WORK INSTRUCTIONS: In the data below, set down exactly the lines from the one containing "none -> purple 1x2 brick [343,119,408,184]" up to and including the one containing "red 1x3 tile". Leave the pictures out.

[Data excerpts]
Start of Block
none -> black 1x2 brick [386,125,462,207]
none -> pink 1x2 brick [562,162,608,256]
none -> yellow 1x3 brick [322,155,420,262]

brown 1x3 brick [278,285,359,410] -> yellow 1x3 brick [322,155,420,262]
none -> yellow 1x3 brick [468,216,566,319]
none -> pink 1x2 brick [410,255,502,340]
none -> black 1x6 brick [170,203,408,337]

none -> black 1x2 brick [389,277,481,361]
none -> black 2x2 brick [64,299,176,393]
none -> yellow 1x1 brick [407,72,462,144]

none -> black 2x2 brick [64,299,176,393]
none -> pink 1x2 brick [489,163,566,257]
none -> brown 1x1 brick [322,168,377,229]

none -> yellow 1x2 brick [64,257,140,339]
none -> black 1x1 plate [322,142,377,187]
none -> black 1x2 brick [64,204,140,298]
End of Block
Start of Block
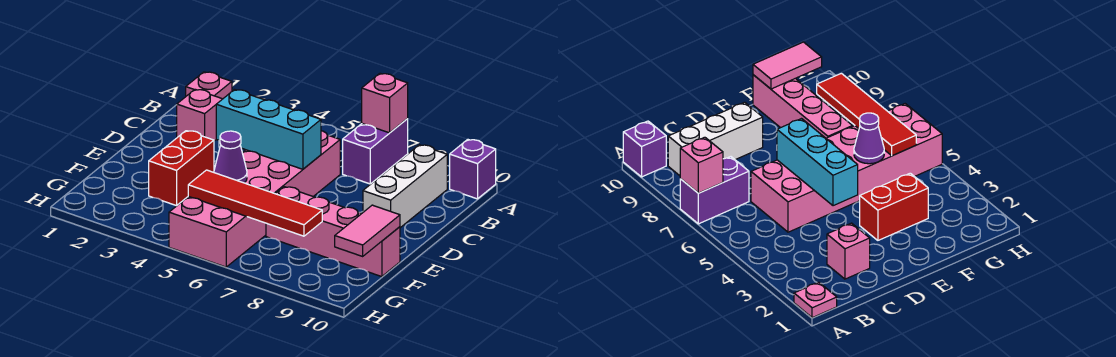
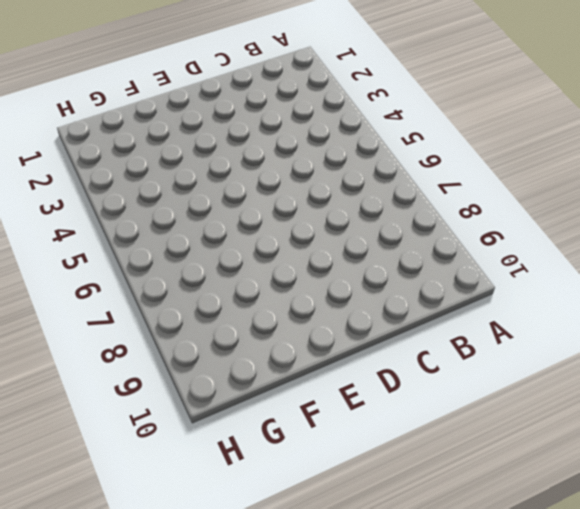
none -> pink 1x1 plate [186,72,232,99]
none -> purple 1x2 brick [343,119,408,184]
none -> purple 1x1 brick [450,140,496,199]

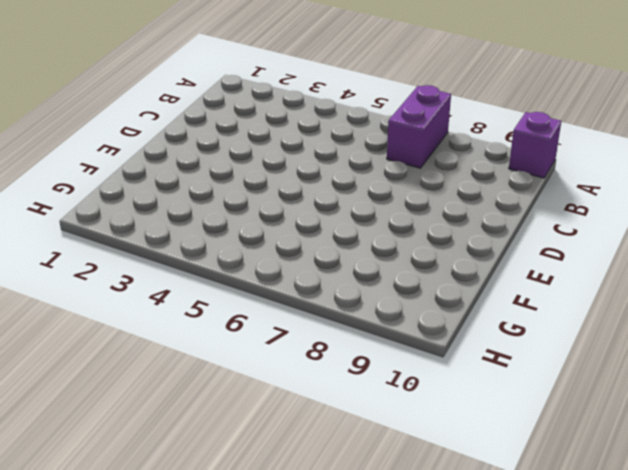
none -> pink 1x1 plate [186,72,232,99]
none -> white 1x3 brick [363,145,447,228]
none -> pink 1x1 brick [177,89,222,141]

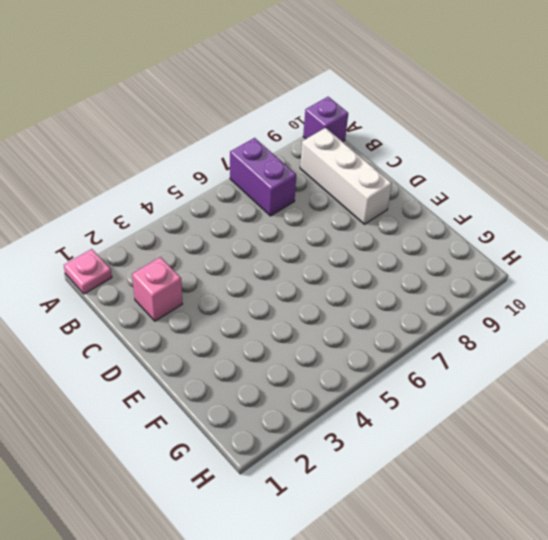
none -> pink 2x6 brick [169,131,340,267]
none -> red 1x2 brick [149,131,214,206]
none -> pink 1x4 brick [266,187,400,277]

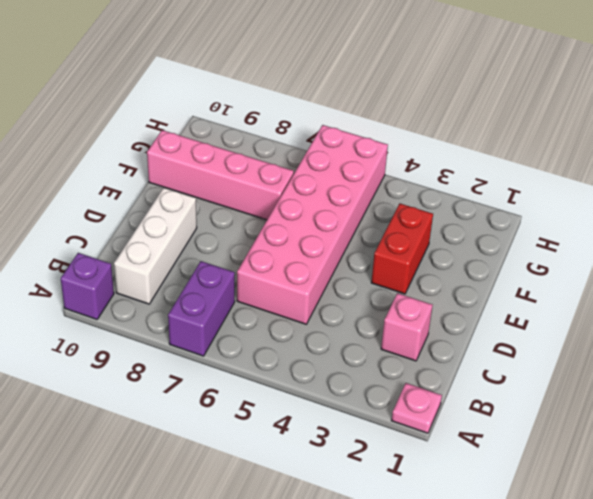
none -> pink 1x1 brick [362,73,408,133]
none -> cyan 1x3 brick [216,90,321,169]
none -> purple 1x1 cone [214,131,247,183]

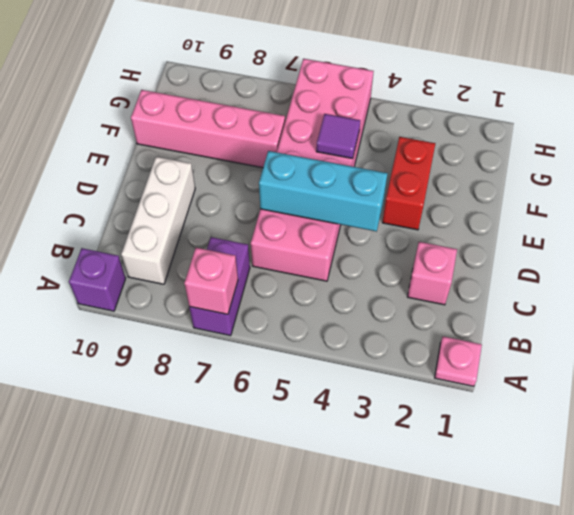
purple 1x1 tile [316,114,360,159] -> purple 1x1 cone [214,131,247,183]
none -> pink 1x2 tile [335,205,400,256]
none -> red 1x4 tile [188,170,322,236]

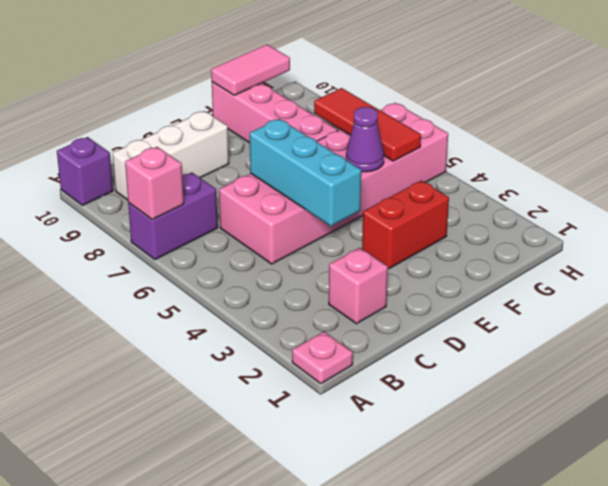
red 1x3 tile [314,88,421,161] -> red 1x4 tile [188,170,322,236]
End of Block
RESULT FOR THIS EXERCISE:
none -> purple 1x2 brick [343,119,408,184]
none -> purple 1x1 brick [450,140,496,199]

none -> pink 1x1 plate [186,72,232,99]
none -> white 1x3 brick [363,145,447,228]
none -> pink 1x1 brick [177,89,222,141]

none -> pink 2x6 brick [169,131,340,267]
none -> red 1x2 brick [149,131,214,206]
none -> pink 1x4 brick [266,187,400,277]

none -> pink 1x1 brick [362,73,408,133]
none -> cyan 1x3 brick [216,90,321,169]
none -> purple 1x1 cone [214,131,247,183]

purple 1x1 tile [316,114,360,159] -> purple 1x1 cone [214,131,247,183]
none -> pink 1x2 tile [335,205,400,256]
none -> red 1x4 tile [188,170,322,236]

red 1x3 tile [314,88,421,161] -> red 1x4 tile [188,170,322,236]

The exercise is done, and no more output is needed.